(Object correspondence data)
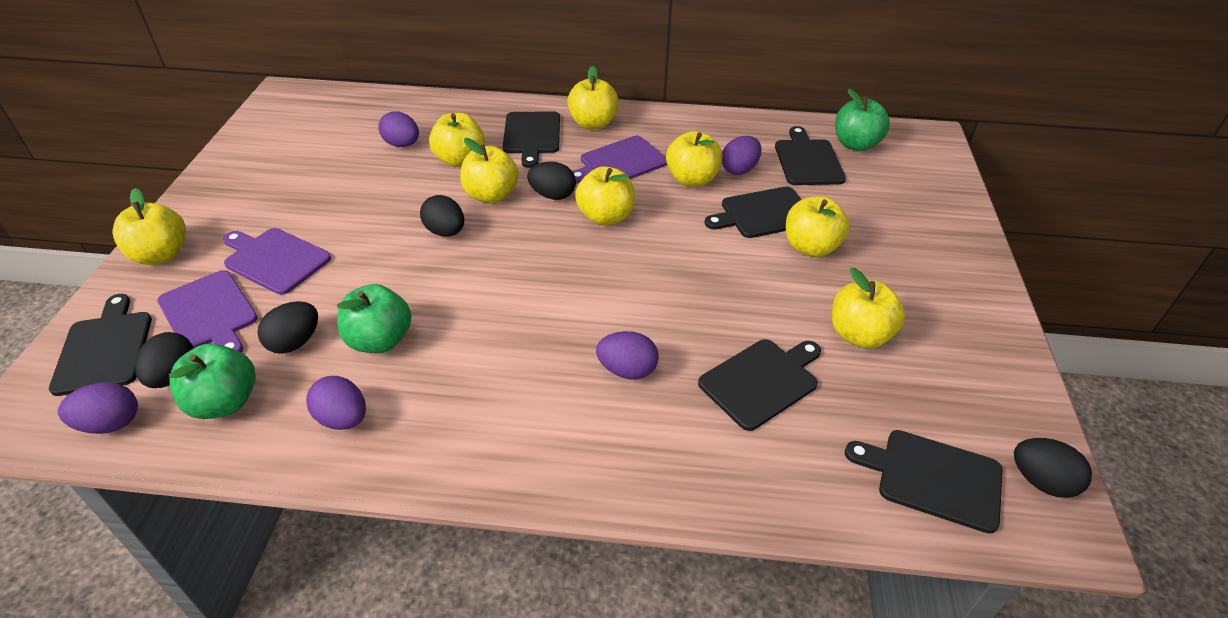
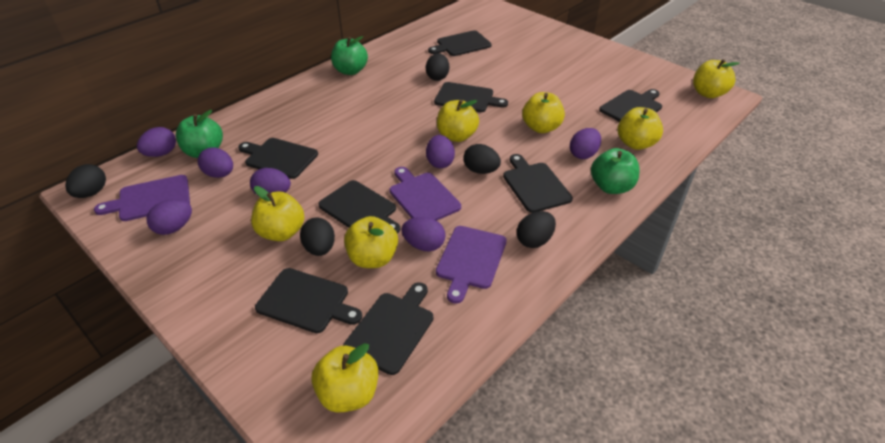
black cutting board: 6 -> 8
purple egg: 5 -> 7
yellow apple: 8 -> 7

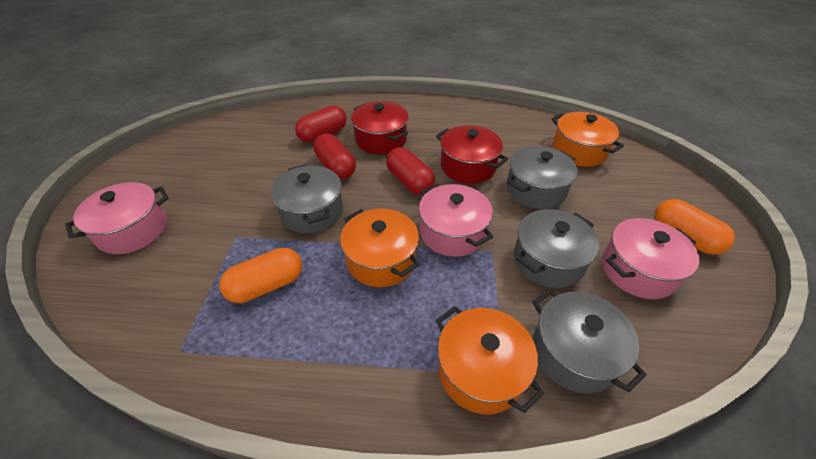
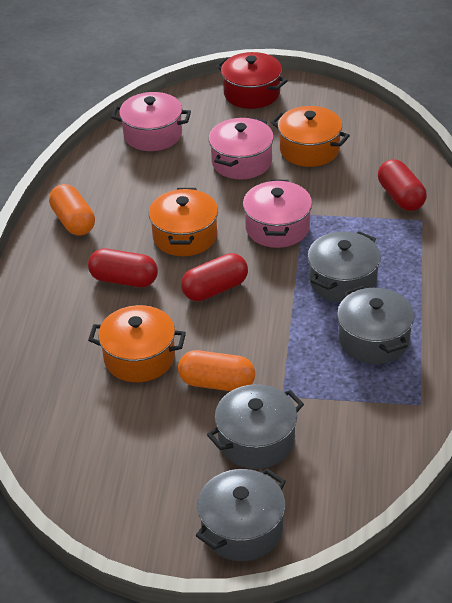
red pot: 2 -> 1

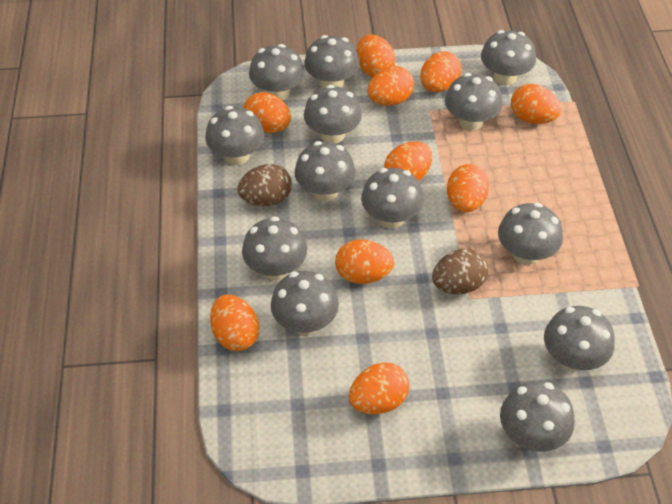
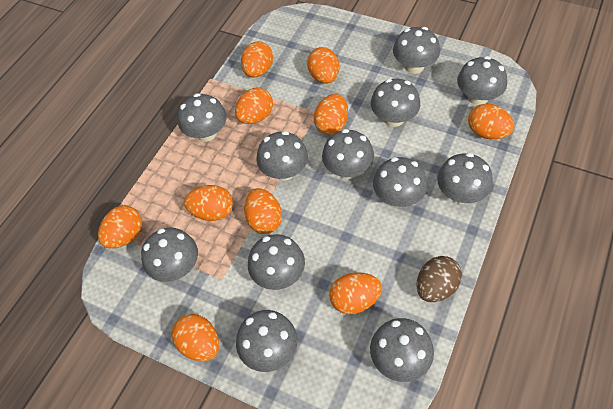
brown egg: 2 -> 1
grey mushroom: 13 -> 12

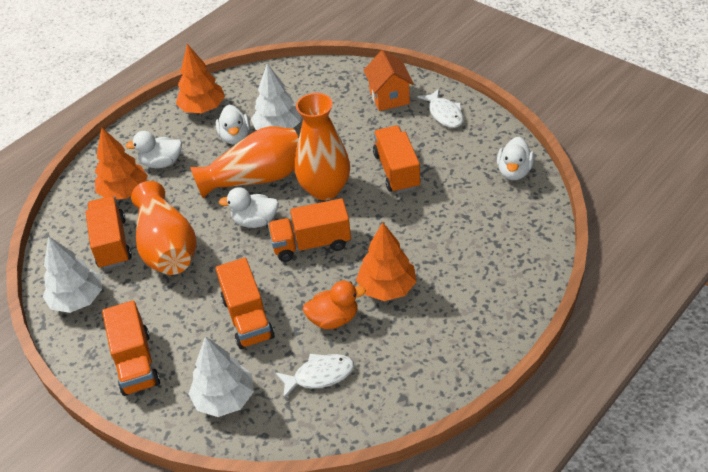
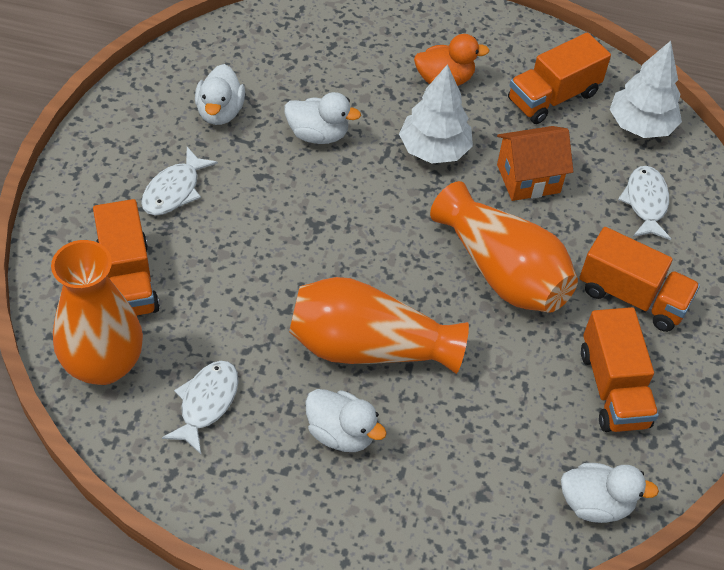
orange tree: 3 -> 0
orange truck: 5 -> 4
white fish: 2 -> 3
white tree: 3 -> 2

REQUIRED ACTION
Each line above should be set down exactly as written, with pictures excluded.

WRITTEN SOLUTION
black cutting board: 6 -> 8
purple egg: 5 -> 7
yellow apple: 8 -> 7

red pot: 2 -> 1

brown egg: 2 -> 1
grey mushroom: 13 -> 12

orange tree: 3 -> 0
orange truck: 5 -> 4
white fish: 2 -> 3
white tree: 3 -> 2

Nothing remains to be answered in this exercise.